● Work to complete
Copy each line of the entries that contains the word "VBAT".

● Records to use

####

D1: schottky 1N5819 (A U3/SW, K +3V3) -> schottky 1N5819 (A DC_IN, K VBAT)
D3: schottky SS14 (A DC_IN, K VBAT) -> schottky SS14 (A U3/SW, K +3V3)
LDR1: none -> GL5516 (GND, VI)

####

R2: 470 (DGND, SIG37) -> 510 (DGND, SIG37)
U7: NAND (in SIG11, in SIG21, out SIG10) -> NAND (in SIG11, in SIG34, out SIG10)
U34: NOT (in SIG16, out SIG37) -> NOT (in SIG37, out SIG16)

####

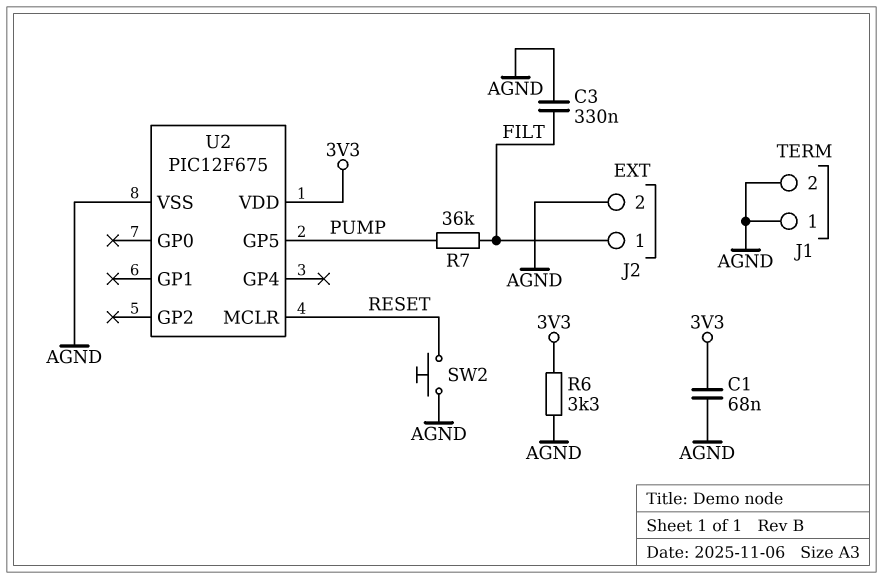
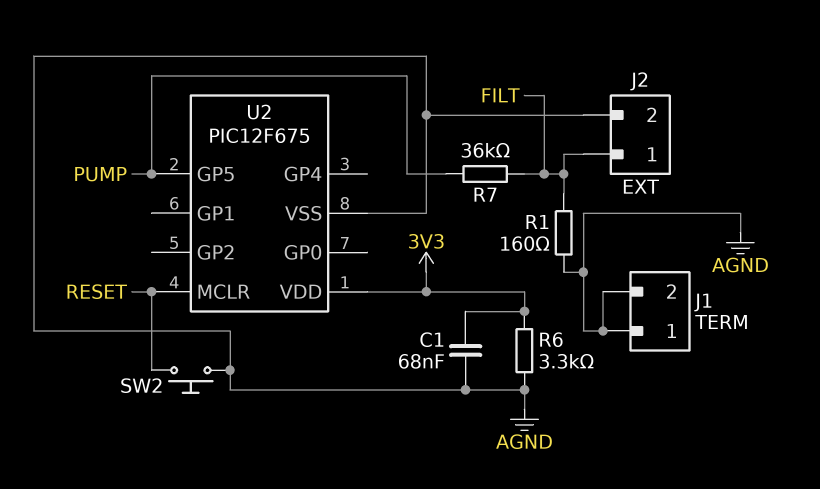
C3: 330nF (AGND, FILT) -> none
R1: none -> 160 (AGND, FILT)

####

● Task output
D1: schottky 1N5819 (A U3/SW, K +3V3) -> schottky 1N5819 (A DC_IN, K VBAT)
D3: schottky SS14 (A DC_IN, K VBAT) -> schottky SS14 (A U3/SW, K +3V3)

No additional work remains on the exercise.